Source material
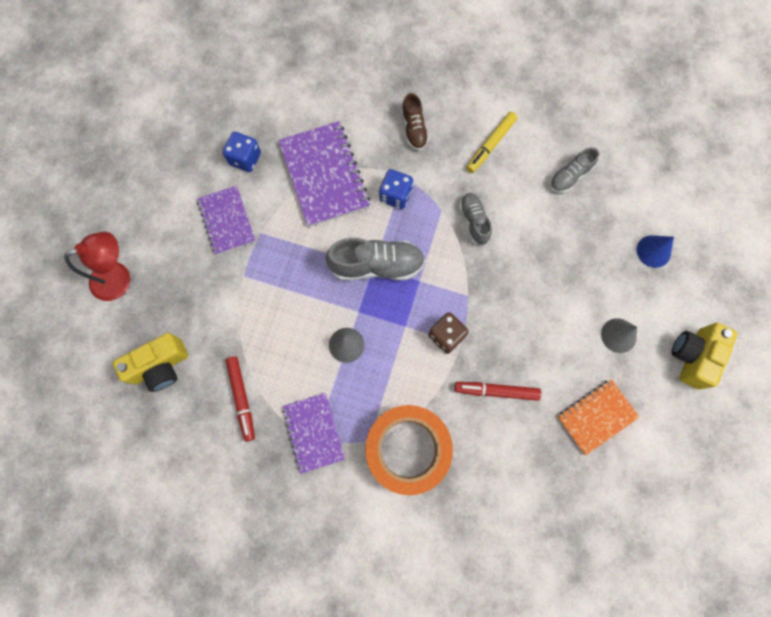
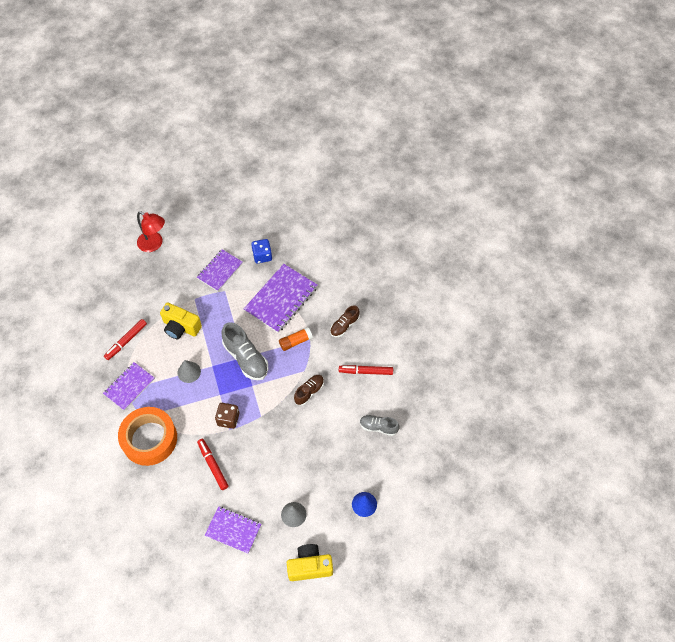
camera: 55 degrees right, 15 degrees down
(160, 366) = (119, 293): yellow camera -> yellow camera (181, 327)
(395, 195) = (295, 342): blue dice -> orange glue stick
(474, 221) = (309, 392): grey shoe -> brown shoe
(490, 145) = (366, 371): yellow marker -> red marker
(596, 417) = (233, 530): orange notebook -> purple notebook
---
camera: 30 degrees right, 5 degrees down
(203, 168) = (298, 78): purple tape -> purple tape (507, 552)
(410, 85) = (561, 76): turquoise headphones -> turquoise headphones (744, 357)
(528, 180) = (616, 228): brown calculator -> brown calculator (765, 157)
...
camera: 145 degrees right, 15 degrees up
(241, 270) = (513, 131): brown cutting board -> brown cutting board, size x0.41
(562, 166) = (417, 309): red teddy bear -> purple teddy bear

Brief
Respond with nothing but the number of lines in the entries that contain the string "right".

Final answer
3